## Exercise goal
Below are the records; copy each line in which "schottky" occurs.

## Supplied data
=-=-=

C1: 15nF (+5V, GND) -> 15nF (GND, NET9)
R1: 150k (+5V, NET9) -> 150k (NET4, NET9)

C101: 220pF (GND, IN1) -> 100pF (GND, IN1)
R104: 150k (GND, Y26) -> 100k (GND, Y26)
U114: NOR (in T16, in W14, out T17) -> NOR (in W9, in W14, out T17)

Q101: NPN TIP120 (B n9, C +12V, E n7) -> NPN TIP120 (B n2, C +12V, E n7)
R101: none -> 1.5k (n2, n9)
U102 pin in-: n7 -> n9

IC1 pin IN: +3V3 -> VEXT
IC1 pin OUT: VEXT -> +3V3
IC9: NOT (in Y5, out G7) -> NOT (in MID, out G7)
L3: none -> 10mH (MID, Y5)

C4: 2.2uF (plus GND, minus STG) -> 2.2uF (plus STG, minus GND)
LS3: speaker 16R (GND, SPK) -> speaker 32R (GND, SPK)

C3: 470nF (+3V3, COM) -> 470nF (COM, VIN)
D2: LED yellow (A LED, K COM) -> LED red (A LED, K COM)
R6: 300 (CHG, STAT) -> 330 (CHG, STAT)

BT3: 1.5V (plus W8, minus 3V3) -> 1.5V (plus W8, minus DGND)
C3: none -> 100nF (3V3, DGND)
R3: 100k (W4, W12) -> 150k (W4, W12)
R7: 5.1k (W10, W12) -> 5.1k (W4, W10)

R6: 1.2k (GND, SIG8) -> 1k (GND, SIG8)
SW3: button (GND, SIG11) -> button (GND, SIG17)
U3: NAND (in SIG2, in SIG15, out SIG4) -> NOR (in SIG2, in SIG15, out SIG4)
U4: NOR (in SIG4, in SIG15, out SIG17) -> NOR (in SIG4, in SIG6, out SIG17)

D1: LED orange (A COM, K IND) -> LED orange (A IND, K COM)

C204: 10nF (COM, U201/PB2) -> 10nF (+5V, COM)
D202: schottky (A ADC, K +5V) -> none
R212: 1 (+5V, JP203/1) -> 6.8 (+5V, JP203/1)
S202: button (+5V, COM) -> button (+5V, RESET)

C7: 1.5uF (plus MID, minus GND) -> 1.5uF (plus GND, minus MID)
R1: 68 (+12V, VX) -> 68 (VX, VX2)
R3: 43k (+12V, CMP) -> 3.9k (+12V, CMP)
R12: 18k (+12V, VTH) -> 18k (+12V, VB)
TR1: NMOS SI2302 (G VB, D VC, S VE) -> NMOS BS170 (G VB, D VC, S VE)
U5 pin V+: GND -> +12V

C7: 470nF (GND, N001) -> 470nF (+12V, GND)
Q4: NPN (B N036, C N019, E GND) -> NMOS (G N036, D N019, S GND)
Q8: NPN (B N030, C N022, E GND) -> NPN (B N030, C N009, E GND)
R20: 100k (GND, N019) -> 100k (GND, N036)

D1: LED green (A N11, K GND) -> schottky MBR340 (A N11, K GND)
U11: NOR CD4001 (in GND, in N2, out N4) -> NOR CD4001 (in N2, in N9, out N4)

=-=-=

## Answer to the problem
D202: schottky (A ADC, K +5V) -> none
D1: LED green (A N11, K GND) -> schottky MBR340 (A N11, K GND)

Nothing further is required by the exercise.